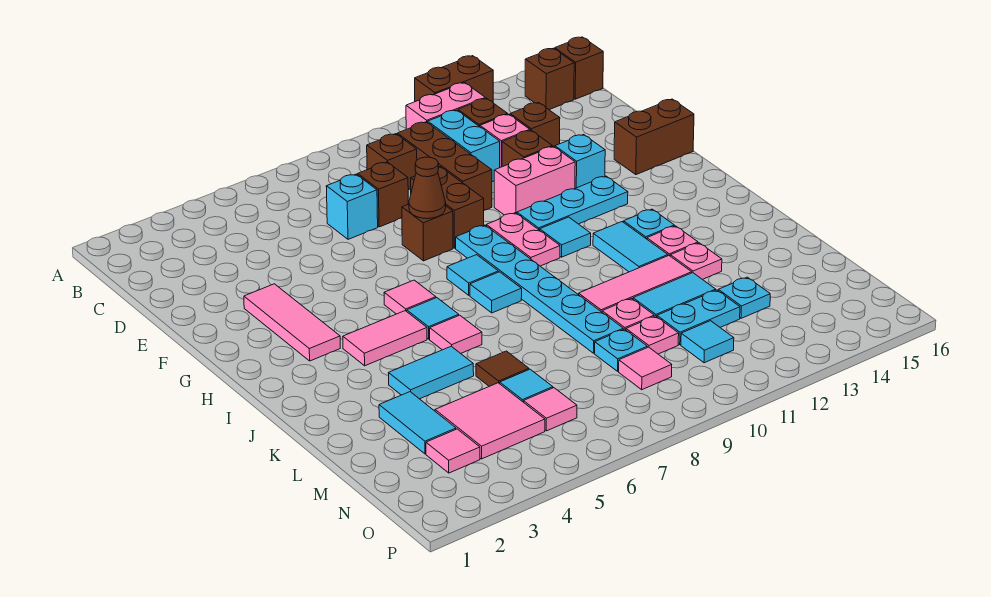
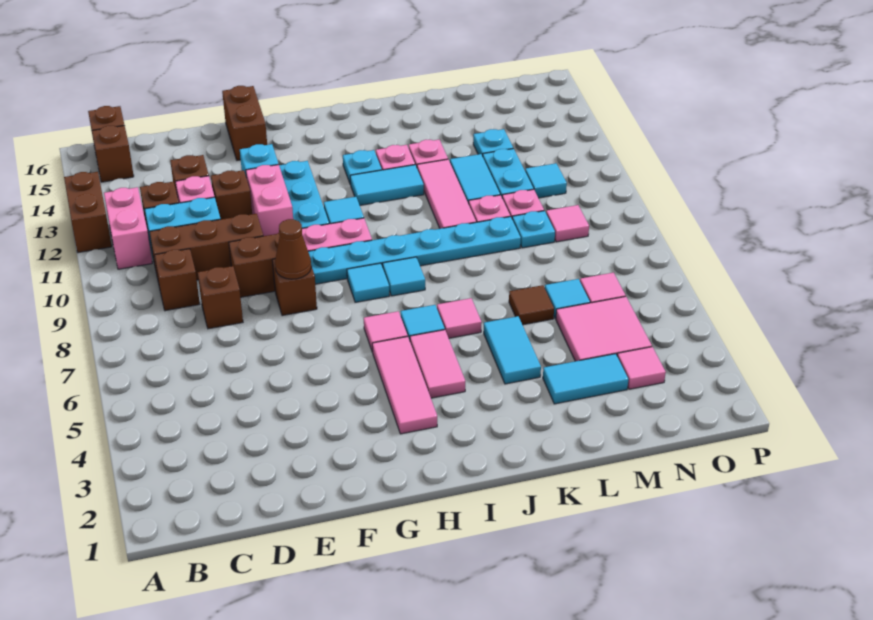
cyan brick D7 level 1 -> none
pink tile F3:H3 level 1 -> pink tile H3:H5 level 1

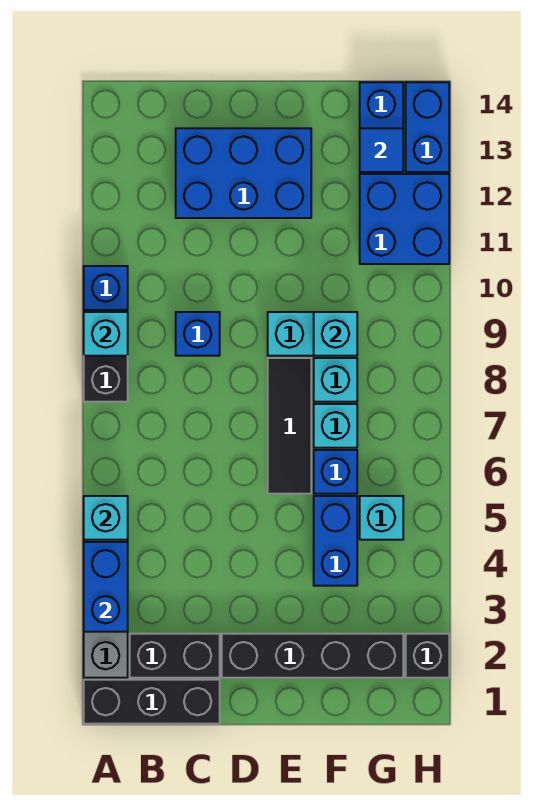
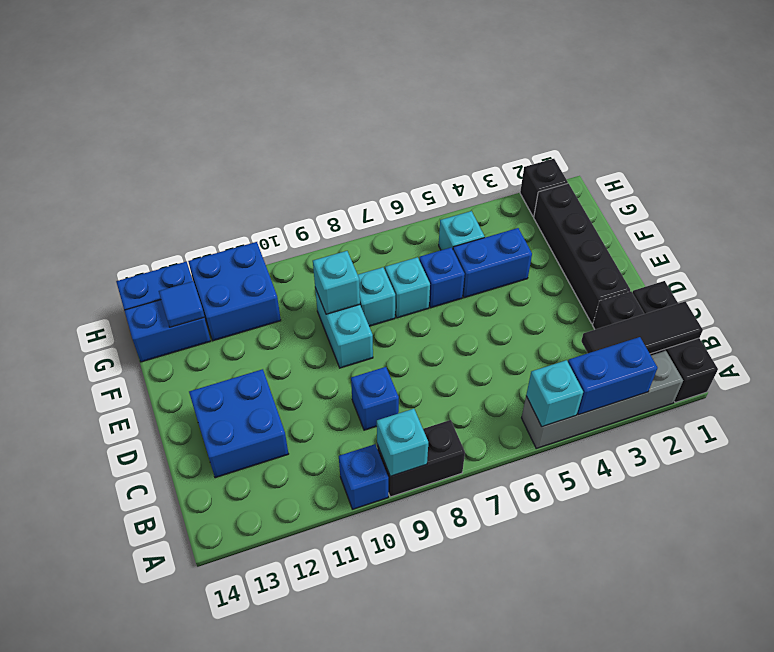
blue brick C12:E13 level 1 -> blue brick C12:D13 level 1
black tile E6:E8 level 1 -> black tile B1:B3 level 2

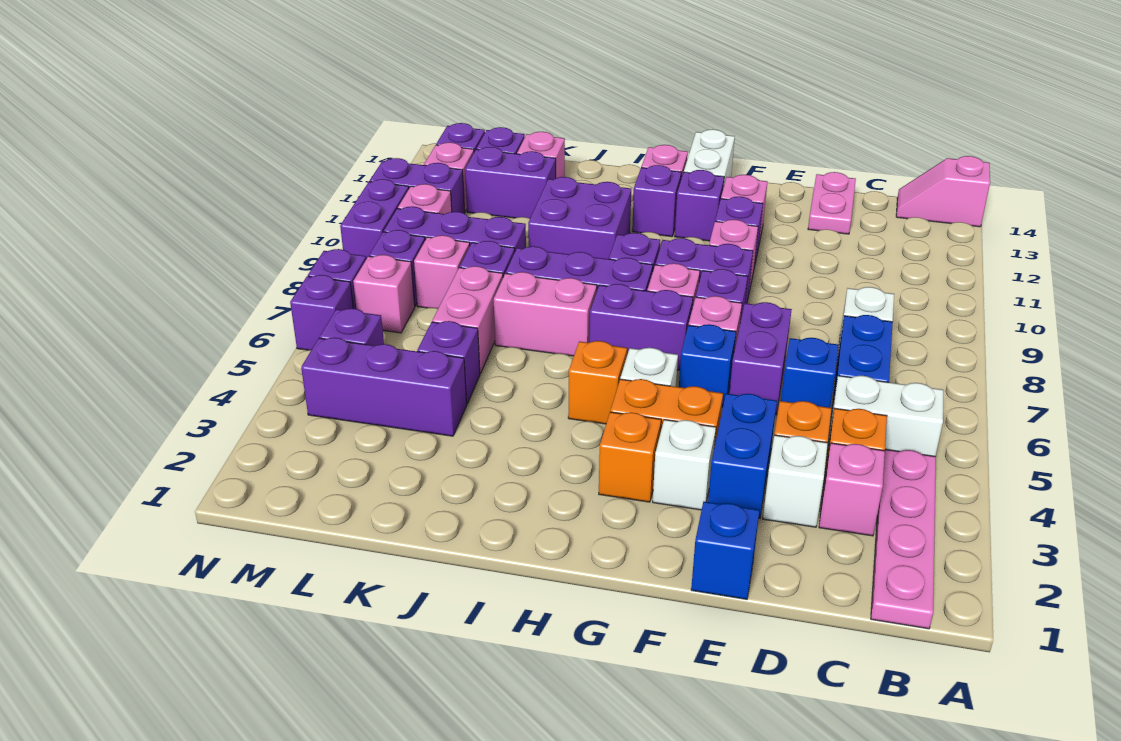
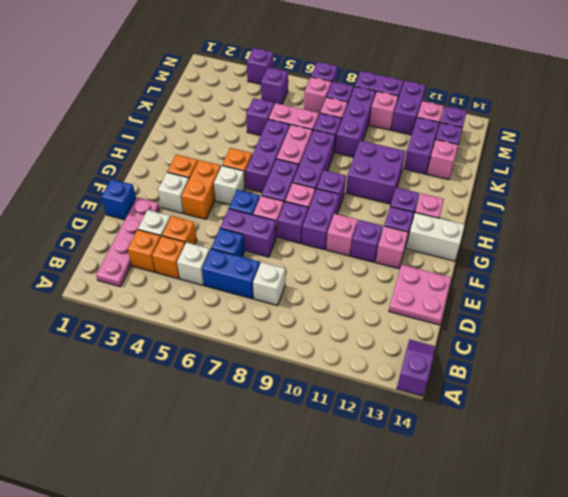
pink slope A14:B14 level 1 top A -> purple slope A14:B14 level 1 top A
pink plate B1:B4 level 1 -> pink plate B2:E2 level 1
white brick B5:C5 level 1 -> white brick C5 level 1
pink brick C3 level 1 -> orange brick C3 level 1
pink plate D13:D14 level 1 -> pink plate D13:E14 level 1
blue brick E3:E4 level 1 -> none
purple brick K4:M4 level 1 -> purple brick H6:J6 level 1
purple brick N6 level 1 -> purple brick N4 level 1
================================
Please write out the whole listing exactly, but not the pictures in it.

RESPONSE TO THIS EXERCISE ▸
cyan brick D7 level 1 -> none
pink tile F3:H3 level 1 -> pink tile H3:H5 level 1

blue brick C12:E13 level 1 -> blue brick C12:D13 level 1
black tile E6:E8 level 1 -> black tile B1:B3 level 2

pink slope A14:B14 level 1 top A -> purple slope A14:B14 level 1 top A
pink plate B1:B4 level 1 -> pink plate B2:E2 level 1
white brick B5:C5 level 1 -> white brick C5 level 1
pink brick C3 level 1 -> orange brick C3 level 1
pink plate D13:D14 level 1 -> pink plate D13:E14 level 1
blue brick E3:E4 level 1 -> none
purple brick K4:M4 level 1 -> purple brick H6:J6 level 1
purple brick N6 level 1 -> purple brick N4 level 1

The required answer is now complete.